◆ **PROVIDED RECORDS**
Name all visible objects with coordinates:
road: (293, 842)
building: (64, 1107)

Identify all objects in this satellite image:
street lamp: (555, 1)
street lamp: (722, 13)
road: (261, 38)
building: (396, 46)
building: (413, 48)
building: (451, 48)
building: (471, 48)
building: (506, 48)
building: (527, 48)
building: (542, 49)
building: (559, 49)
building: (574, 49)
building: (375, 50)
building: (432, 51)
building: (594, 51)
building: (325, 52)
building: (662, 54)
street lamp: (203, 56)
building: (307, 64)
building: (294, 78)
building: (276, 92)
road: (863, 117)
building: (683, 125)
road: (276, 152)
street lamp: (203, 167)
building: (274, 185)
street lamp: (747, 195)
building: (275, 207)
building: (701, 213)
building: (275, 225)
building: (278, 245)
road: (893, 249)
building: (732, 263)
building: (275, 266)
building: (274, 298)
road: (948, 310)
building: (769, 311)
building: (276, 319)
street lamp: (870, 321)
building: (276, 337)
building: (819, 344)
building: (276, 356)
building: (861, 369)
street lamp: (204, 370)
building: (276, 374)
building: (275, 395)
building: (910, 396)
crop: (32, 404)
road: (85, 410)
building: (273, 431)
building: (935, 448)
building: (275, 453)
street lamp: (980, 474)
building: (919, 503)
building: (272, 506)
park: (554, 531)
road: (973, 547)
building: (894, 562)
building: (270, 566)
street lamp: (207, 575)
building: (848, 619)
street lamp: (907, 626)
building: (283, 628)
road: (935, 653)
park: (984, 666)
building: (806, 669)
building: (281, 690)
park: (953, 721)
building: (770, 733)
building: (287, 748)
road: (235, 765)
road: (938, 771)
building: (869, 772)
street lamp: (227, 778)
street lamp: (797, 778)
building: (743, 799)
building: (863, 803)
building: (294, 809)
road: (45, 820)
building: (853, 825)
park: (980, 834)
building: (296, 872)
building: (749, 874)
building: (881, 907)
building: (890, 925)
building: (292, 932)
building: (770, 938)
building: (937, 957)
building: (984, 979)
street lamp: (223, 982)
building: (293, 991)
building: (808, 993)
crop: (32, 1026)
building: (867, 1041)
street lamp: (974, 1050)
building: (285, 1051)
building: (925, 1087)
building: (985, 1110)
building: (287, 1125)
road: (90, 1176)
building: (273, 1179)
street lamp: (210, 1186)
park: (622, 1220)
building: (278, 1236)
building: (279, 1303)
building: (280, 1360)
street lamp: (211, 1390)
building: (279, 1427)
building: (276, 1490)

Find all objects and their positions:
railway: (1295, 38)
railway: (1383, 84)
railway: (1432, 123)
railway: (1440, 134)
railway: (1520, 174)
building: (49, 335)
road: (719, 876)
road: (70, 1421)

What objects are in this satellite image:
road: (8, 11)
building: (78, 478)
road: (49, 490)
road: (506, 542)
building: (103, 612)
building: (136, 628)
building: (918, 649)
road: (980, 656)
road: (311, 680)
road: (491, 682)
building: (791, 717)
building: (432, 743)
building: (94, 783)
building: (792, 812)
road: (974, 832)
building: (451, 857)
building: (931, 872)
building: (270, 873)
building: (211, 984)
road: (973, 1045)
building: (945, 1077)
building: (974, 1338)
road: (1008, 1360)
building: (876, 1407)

◆ **EXERCISE INSTRUCTIONS**
Check each line above for the word "railway", and copy the lines where it appears.

◆ **ANSWER SPACE**
railway: (1295, 38)
railway: (1383, 84)
railway: (1432, 123)
railway: (1440, 134)
railway: (1520, 174)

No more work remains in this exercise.